(Source material):
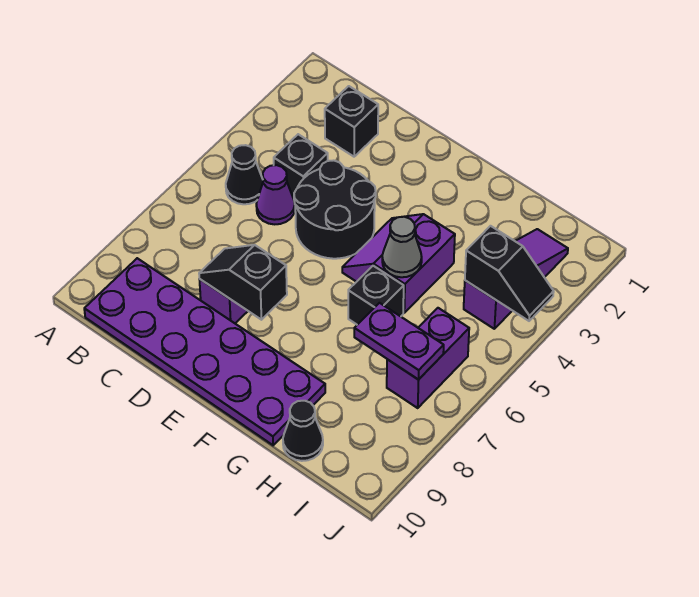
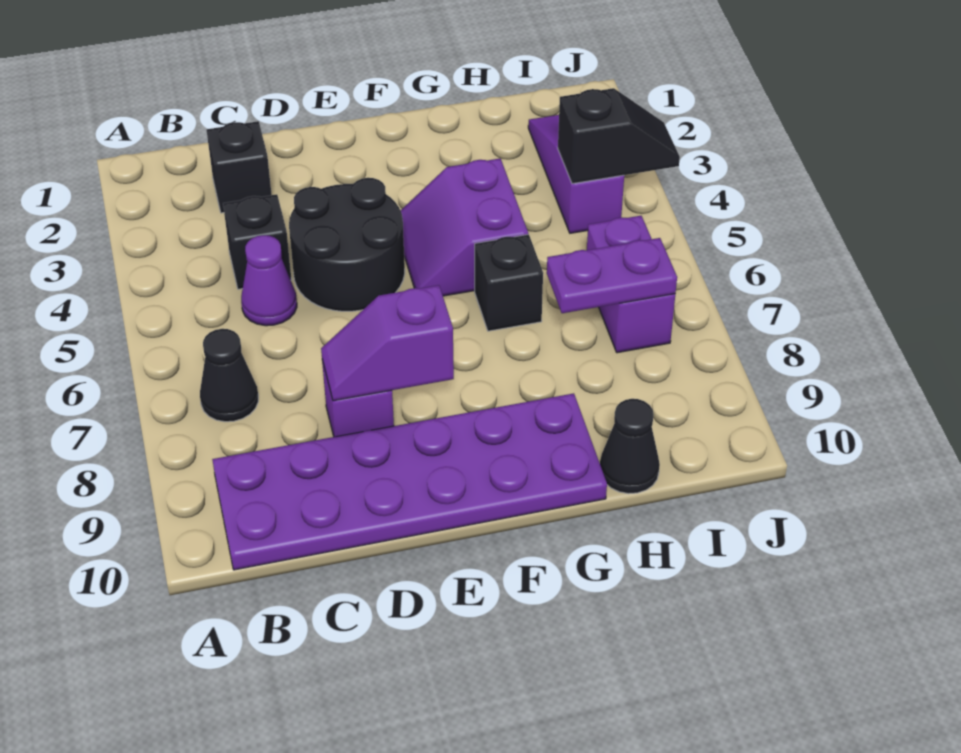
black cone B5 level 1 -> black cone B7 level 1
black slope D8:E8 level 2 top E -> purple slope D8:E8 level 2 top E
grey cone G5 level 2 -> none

(Assignment):
When a line in the material contains the string "cone", copy that line.

(Task result):
black cone B5 level 1 -> black cone B7 level 1
grey cone G5 level 2 -> none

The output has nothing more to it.